━━ Given records

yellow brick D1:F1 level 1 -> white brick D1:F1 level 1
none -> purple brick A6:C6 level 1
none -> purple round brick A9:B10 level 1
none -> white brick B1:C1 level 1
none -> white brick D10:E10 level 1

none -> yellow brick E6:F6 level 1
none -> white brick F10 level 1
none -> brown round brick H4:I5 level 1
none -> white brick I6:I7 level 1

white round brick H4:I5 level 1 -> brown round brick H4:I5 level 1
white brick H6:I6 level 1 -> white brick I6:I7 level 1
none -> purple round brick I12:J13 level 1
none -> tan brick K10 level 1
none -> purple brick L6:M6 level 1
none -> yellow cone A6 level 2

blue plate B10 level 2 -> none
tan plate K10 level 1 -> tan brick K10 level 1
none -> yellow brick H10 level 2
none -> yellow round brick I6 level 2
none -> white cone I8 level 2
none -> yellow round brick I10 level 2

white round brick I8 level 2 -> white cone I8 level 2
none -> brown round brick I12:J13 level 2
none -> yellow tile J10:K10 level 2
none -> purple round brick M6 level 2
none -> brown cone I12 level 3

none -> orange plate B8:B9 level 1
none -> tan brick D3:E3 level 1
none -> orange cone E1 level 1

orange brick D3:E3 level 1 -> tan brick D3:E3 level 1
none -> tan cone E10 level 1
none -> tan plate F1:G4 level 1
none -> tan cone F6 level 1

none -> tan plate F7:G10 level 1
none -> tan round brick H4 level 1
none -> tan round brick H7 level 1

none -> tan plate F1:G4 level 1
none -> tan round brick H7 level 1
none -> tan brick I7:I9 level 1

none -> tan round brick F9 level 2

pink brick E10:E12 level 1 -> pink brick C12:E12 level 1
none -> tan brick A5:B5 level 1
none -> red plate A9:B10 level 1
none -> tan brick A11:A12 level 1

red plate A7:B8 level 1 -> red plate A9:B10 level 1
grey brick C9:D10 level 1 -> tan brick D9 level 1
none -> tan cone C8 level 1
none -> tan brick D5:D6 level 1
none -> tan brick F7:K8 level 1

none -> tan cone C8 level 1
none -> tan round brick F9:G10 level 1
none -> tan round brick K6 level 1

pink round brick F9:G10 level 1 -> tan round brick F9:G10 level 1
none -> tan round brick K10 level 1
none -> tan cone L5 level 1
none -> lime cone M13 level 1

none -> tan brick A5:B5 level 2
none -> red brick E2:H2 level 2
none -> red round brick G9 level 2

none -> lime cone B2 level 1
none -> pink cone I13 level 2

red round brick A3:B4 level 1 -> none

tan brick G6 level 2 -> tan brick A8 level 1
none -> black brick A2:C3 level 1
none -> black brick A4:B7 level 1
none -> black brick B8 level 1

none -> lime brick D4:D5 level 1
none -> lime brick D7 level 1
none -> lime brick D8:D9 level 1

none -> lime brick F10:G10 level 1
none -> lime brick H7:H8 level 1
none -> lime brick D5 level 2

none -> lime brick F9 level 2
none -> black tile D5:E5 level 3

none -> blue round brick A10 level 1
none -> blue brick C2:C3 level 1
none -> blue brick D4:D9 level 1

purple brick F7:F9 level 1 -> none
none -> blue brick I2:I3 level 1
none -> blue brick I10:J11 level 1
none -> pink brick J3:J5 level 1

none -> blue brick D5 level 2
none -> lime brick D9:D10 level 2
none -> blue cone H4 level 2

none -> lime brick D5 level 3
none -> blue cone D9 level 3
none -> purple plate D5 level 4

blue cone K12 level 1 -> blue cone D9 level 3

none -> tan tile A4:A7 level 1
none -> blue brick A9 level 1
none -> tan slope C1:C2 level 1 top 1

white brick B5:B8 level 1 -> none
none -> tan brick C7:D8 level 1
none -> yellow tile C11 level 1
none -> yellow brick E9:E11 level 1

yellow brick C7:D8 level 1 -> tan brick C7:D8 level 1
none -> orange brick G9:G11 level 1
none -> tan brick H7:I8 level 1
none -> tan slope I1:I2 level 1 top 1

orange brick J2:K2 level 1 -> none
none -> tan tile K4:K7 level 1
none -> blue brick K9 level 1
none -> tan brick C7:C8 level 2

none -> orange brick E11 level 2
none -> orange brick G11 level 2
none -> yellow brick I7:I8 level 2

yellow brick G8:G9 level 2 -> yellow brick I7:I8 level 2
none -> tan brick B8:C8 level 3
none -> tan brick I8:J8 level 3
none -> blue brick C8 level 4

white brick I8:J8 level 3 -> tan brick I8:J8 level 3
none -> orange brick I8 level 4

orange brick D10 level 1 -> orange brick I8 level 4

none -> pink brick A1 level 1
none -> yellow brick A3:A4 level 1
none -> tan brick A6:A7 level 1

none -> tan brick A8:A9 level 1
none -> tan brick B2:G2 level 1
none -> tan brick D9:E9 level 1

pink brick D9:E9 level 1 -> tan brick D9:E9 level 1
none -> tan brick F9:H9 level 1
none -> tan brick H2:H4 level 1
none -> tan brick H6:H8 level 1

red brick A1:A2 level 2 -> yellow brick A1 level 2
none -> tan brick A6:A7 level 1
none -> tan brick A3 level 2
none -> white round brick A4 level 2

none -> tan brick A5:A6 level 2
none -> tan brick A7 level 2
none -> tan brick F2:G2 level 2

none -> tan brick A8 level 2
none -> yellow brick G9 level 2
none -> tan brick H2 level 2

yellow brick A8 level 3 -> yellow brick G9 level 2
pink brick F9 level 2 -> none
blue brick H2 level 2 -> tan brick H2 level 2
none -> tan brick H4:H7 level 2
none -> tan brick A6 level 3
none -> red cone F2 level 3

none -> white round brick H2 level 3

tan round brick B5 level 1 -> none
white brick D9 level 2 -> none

━━━━

**Exercise aim**:
Wherever the string "tile" shows up in the material, copy the line that holds it.

**Result of the exercise**:
none -> yellow tile J10:K10 level 2
none -> black tile D5:E5 level 3
none -> tan tile A4:A7 level 1
none -> yellow tile C11 level 1
none -> tan tile K4:K7 level 1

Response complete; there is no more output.